### PROBLEM REQUIREMENTS:
First find the line with "none -> pink brick A1:C1 level 2", then reproduce it and all following lines of the data to the end, exactly and with no pictures, adding nothing.

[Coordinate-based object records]
*** Block opens ***
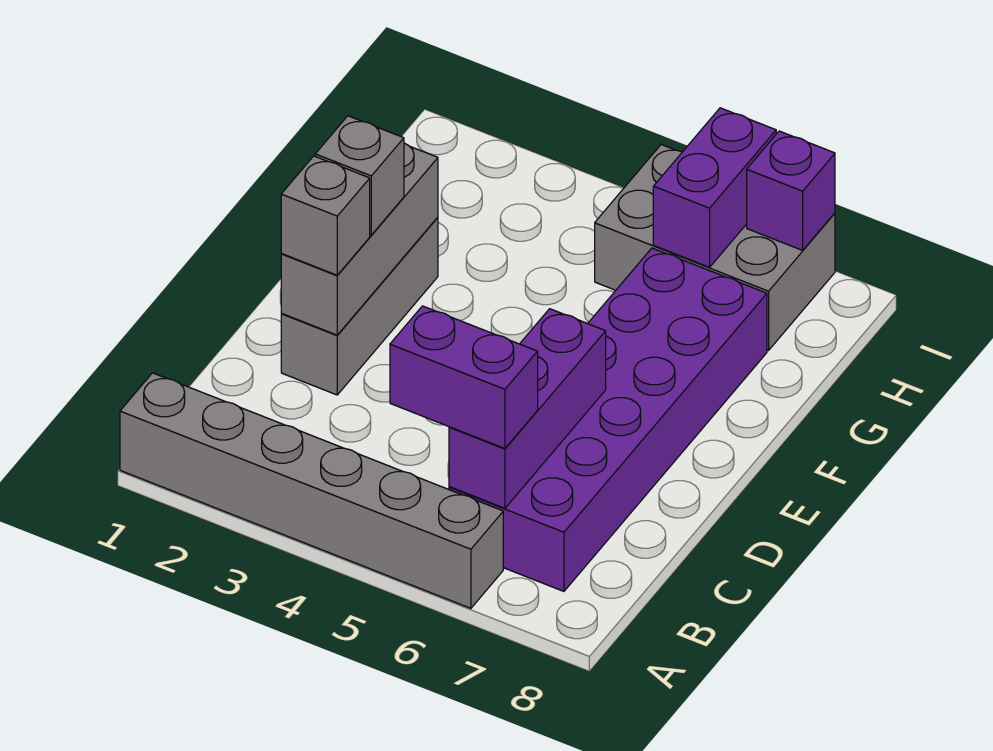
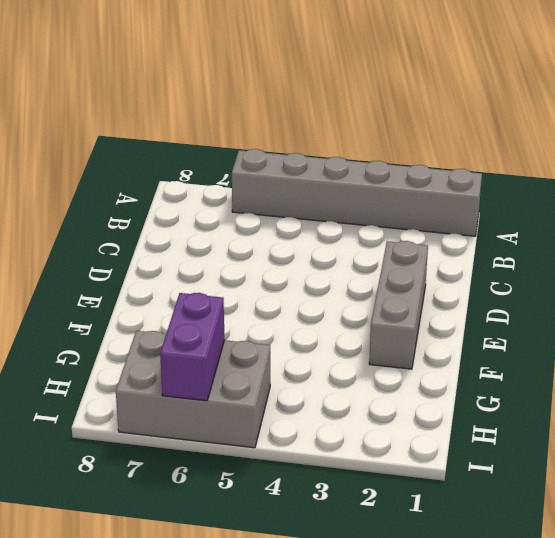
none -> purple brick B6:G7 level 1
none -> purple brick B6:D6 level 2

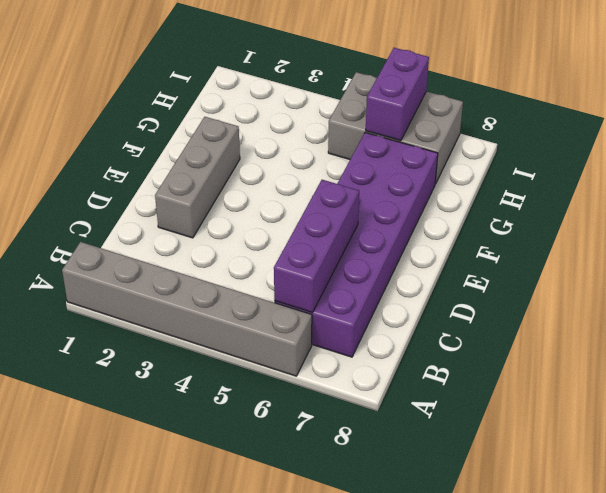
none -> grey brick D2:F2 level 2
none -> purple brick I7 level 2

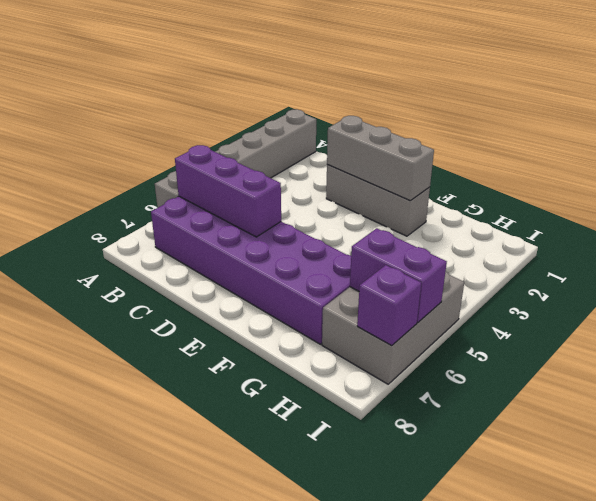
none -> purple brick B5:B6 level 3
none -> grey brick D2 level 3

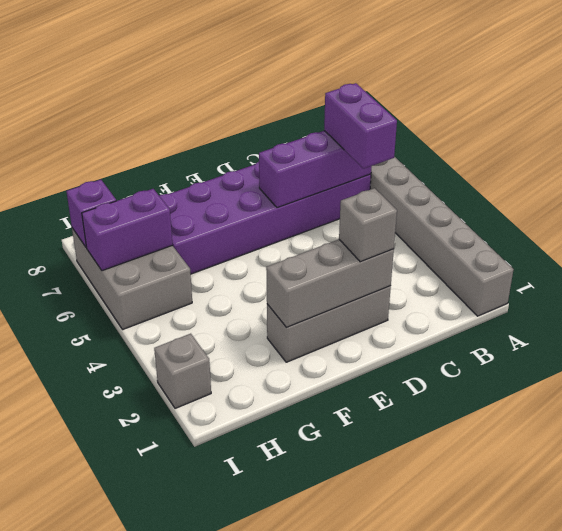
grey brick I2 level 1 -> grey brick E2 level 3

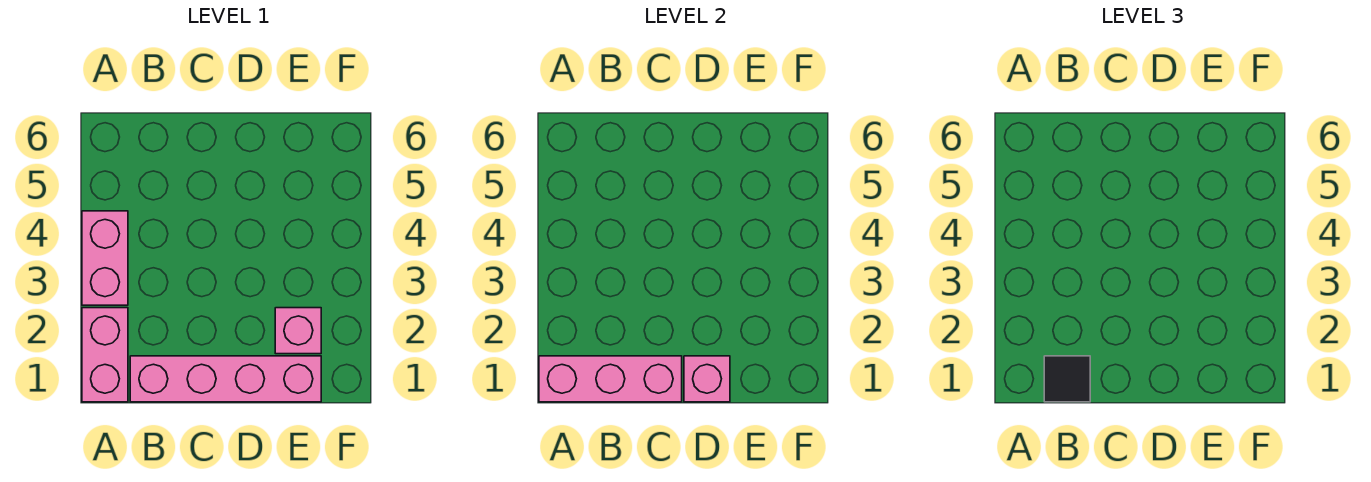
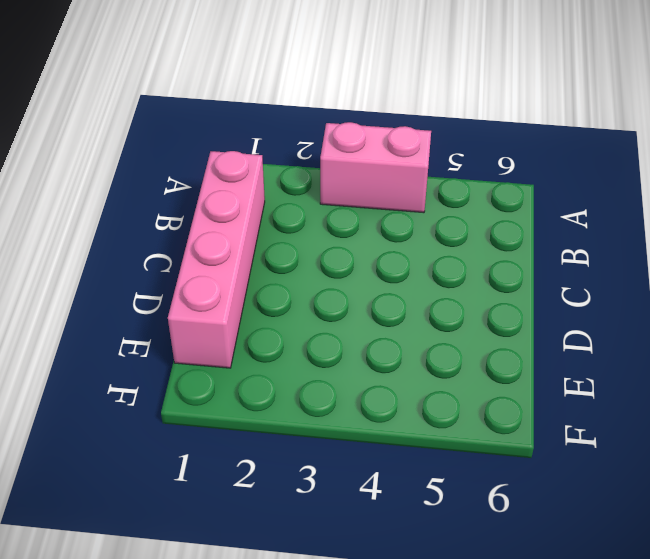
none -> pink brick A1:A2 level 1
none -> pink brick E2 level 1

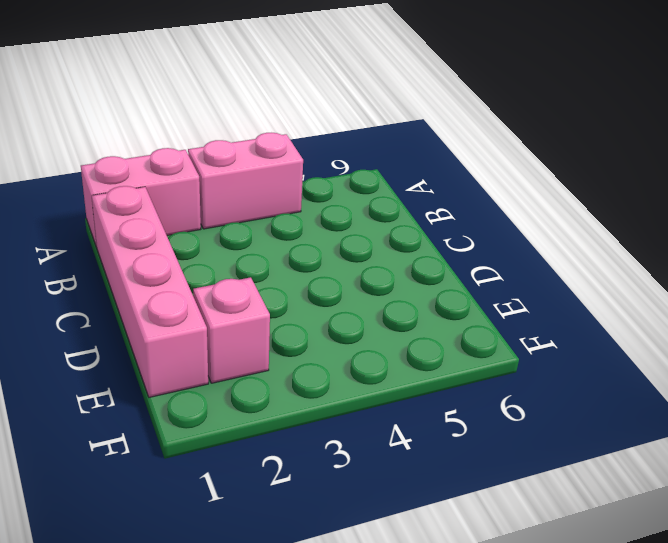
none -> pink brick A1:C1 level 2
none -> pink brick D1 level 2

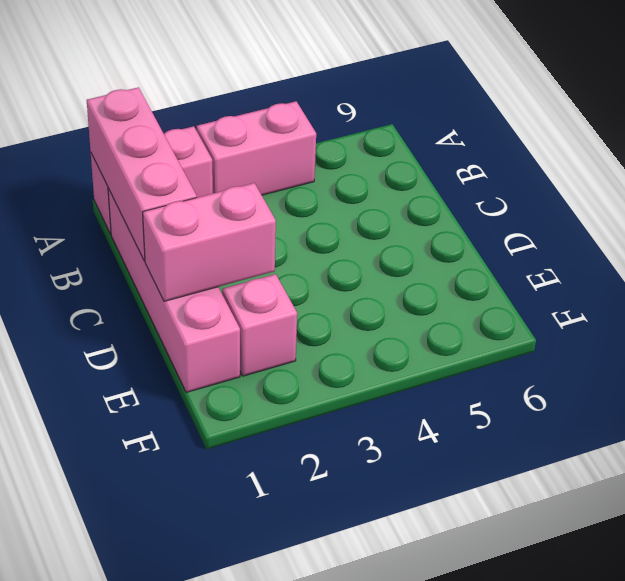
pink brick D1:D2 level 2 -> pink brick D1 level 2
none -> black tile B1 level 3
*** Block closes ***
### SOLVED PROBLEM:
none -> pink brick A1:C1 level 2
none -> pink brick D1 level 2

pink brick D1:D2 level 2 -> pink brick D1 level 2
none -> black tile B1 level 3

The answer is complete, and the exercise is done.